[Your goal] What lines of the data include the string "plus"? Copy them all.

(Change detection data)
+++++

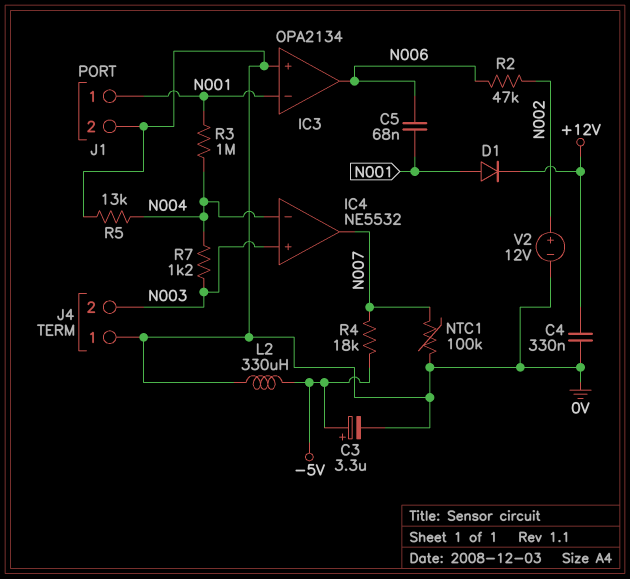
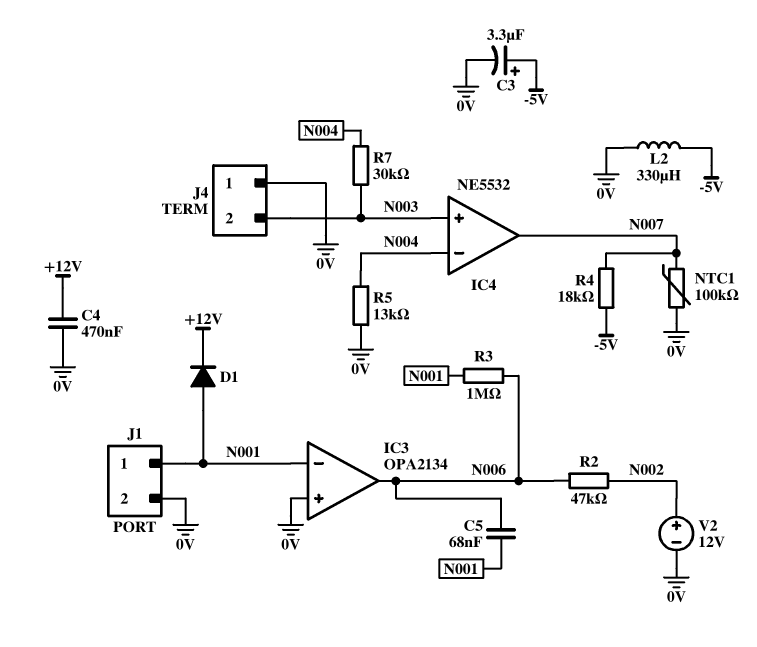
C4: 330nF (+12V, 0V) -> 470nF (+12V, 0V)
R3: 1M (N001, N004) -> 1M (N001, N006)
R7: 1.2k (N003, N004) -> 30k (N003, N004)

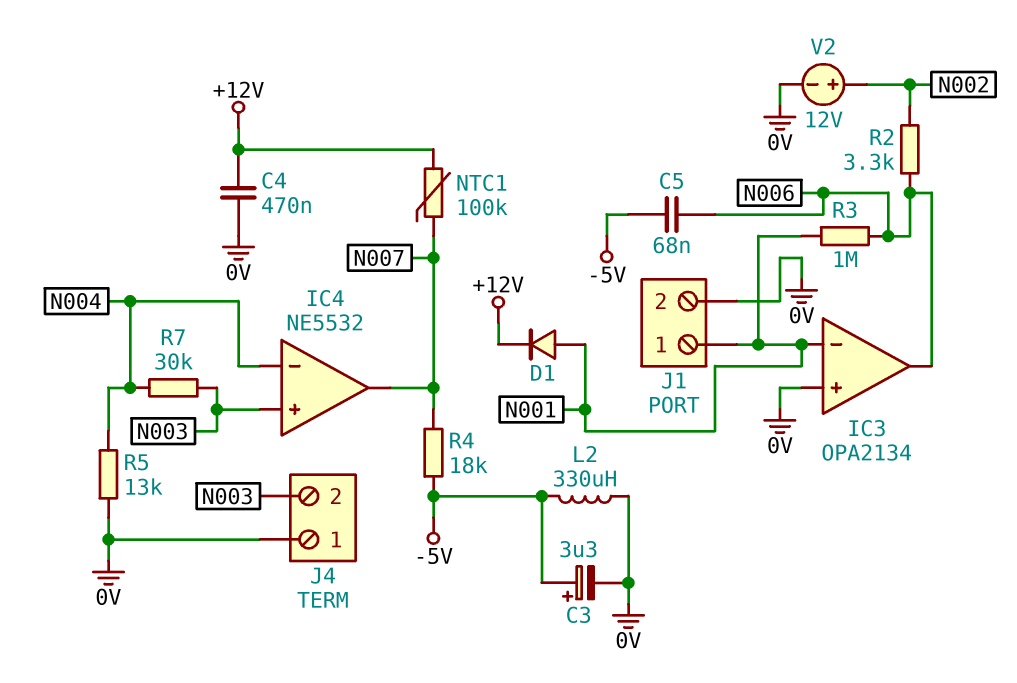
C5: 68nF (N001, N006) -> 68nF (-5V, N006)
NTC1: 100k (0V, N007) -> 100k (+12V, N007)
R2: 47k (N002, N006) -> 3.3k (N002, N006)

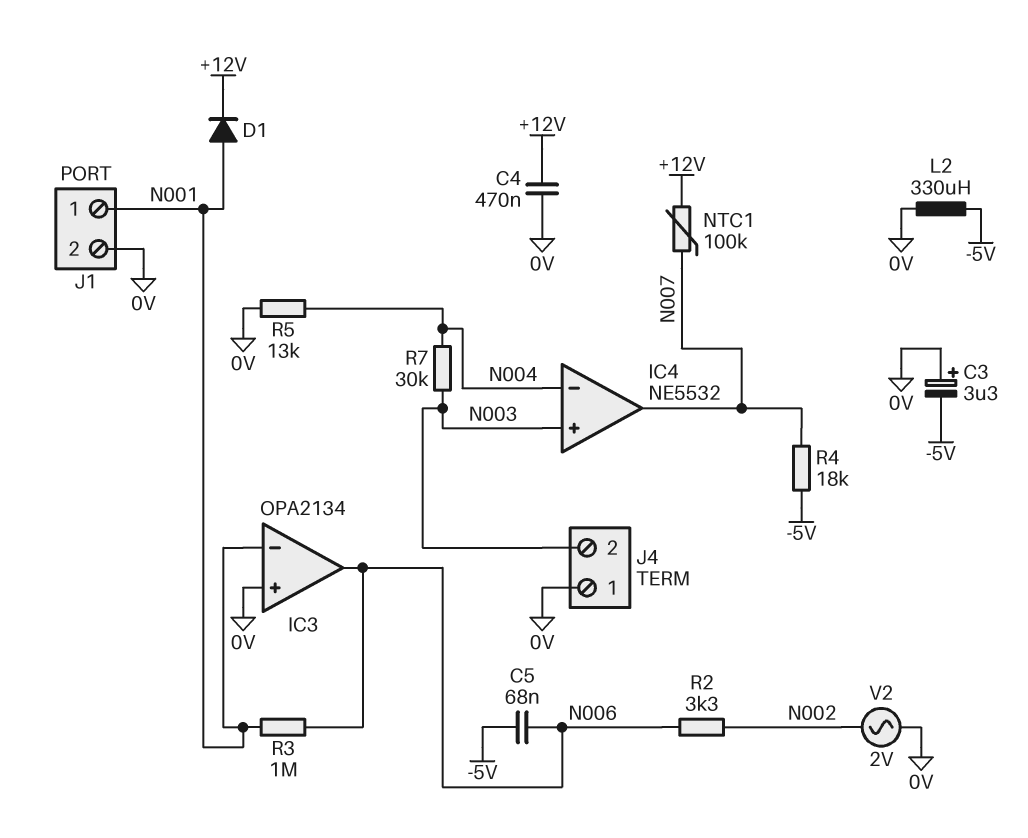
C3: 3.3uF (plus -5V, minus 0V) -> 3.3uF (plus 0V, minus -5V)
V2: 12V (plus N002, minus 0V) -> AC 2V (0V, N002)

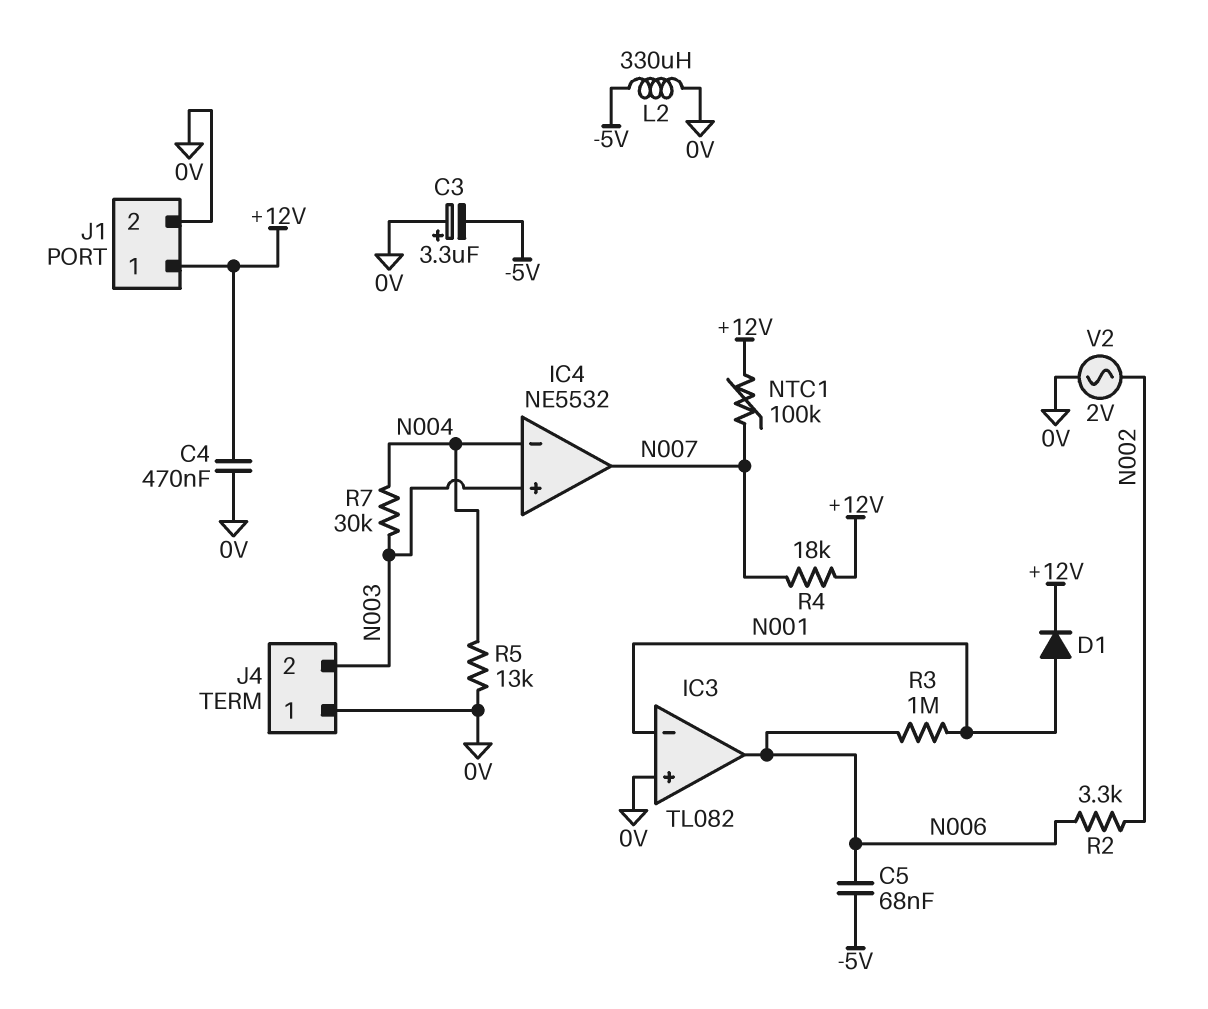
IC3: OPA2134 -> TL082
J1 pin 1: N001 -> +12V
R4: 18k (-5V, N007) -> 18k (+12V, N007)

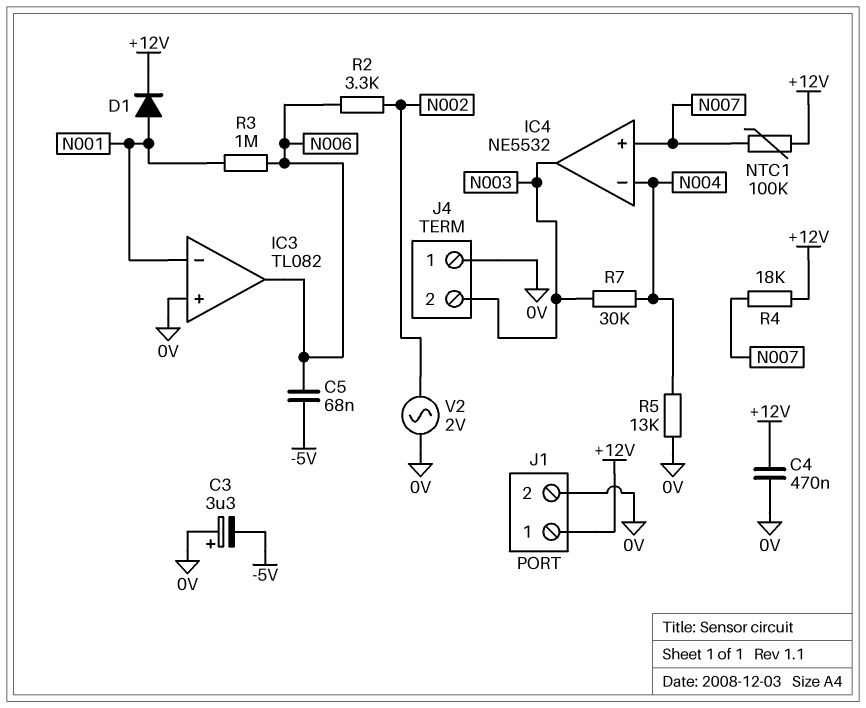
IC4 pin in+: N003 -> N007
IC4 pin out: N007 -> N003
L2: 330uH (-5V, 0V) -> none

+++++

[Solution]
C3: 3.3uF (plus -5V, minus 0V) -> 3.3uF (plus 0V, minus -5V)
V2: 12V (plus N002, minus 0V) -> AC 2V (0V, N002)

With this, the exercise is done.